>>>
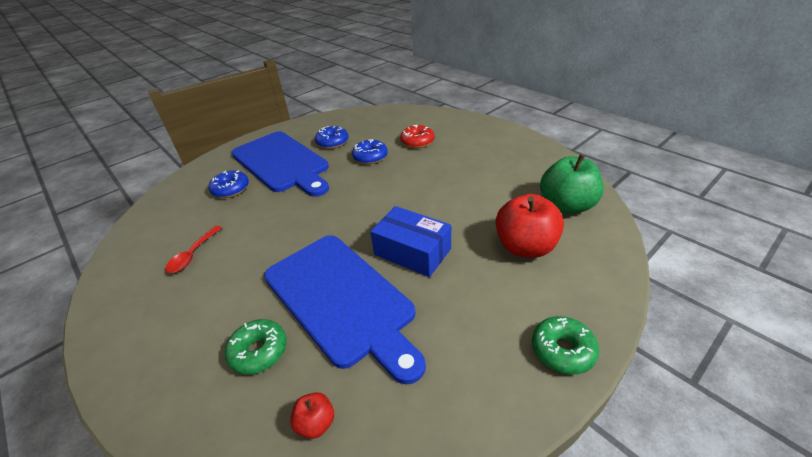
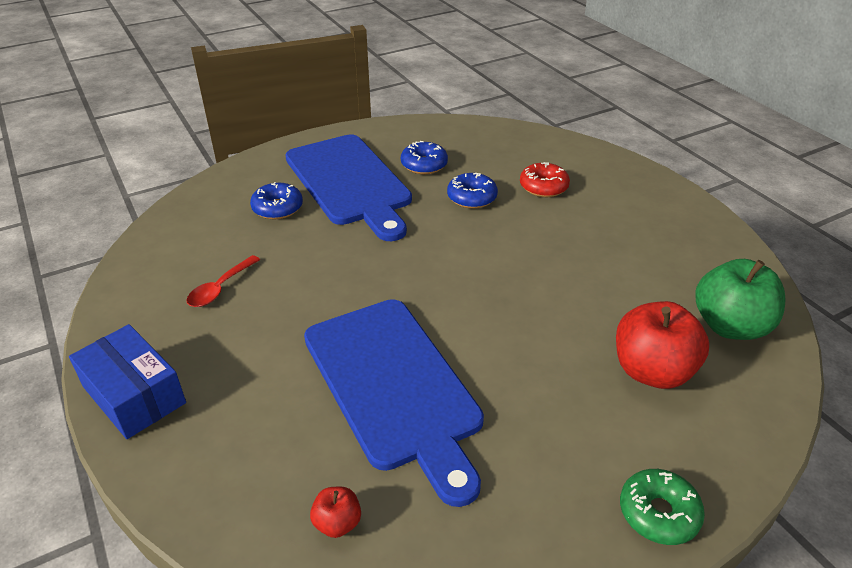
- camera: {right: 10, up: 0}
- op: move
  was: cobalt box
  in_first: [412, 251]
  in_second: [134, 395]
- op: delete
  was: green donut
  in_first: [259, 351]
<<<
>>>
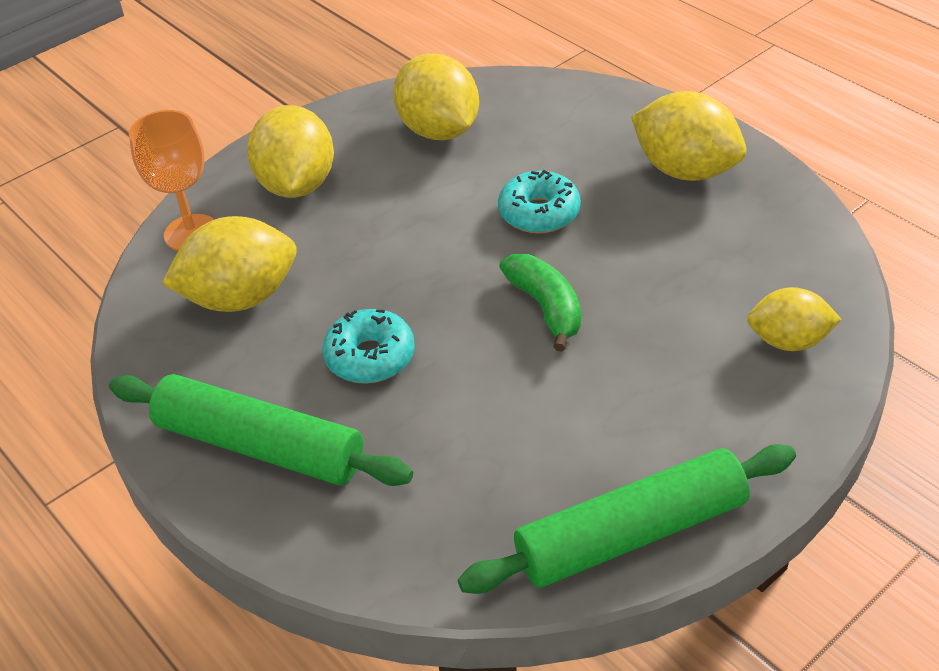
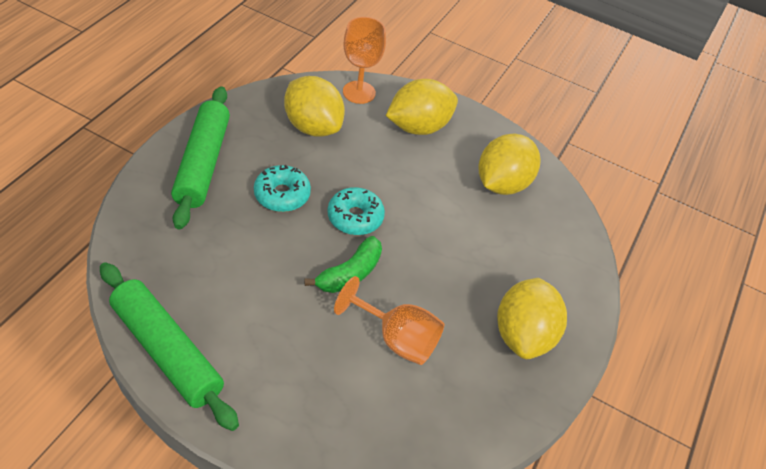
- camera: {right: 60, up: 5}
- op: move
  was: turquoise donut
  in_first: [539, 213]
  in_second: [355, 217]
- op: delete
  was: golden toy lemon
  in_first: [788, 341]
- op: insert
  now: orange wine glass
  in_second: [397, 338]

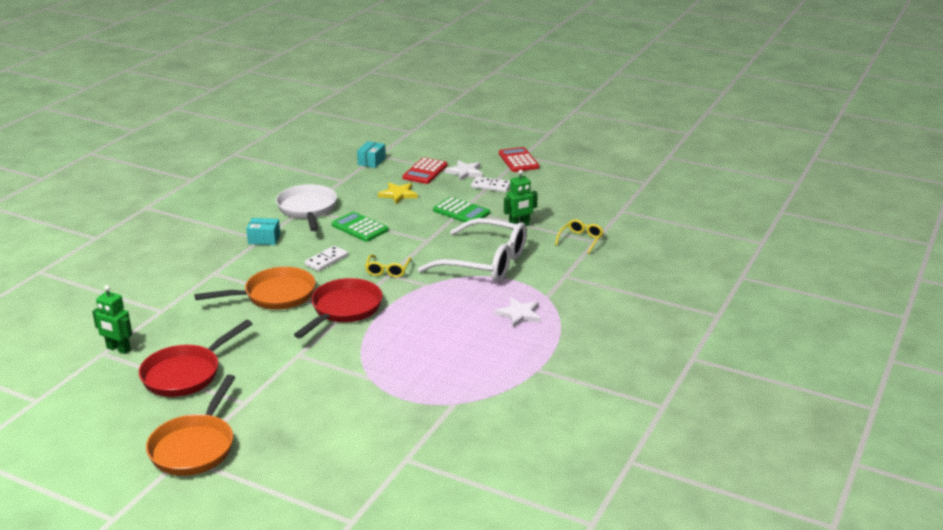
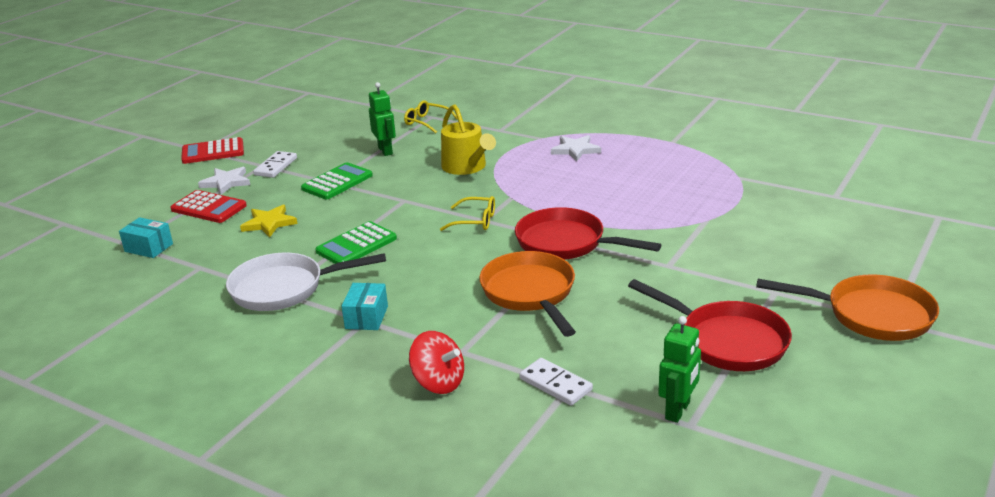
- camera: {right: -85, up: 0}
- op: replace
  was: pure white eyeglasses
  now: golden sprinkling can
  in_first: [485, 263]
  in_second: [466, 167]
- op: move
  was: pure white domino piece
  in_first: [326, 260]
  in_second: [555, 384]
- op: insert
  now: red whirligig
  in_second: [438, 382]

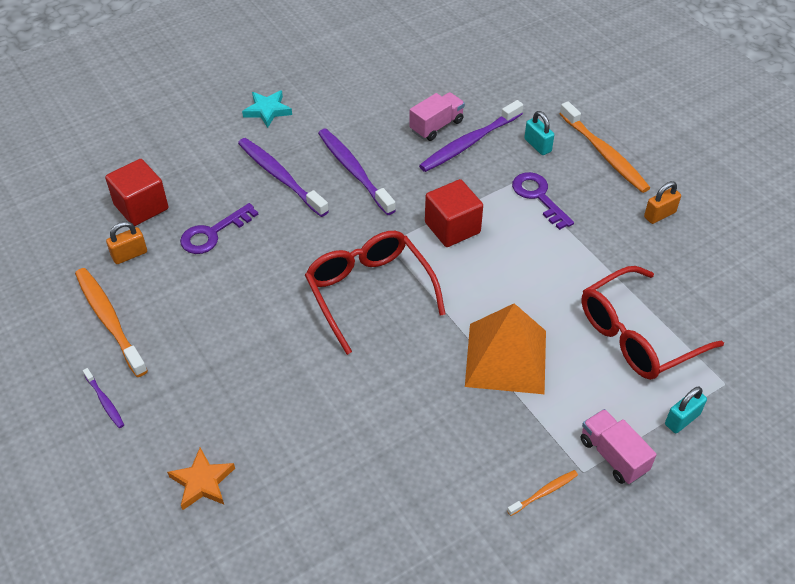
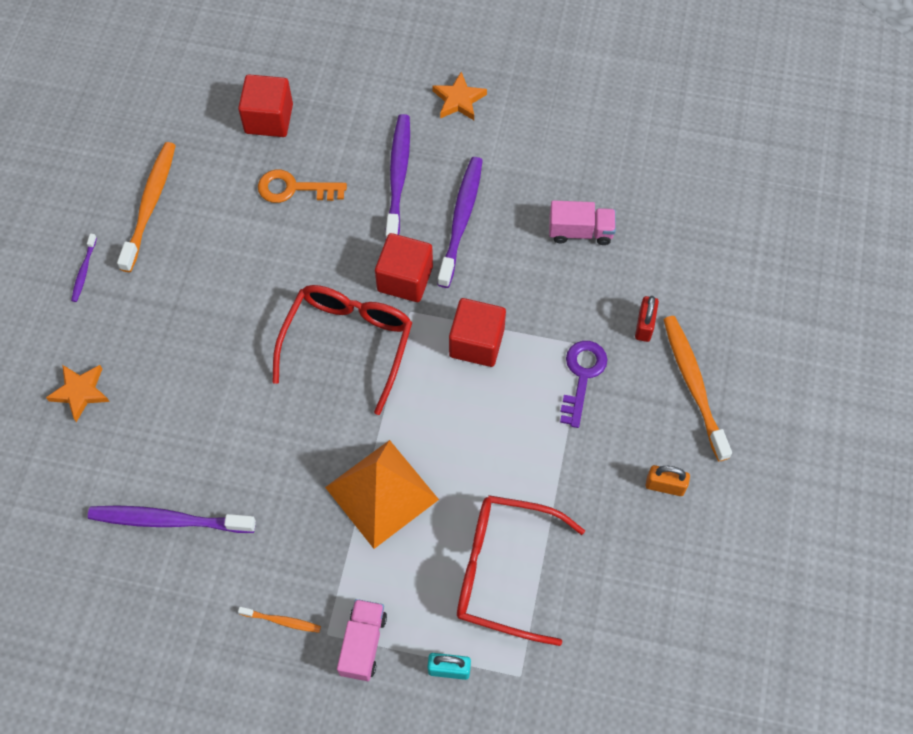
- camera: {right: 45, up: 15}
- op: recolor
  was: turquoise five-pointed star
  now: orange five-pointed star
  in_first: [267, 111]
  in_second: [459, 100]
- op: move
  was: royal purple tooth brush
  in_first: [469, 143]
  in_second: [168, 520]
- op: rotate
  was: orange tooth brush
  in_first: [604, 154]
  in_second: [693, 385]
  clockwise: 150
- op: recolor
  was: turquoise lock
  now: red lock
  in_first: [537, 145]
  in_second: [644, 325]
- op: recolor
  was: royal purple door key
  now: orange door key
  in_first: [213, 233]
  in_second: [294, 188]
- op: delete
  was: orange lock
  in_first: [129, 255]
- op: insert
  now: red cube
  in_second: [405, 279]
<<<
- [Task to complete] Show, from the listing above, each line that contains the word "pointed".

- [Written answer]
  was: turquoise five-pointed star
  now: orange five-pointed star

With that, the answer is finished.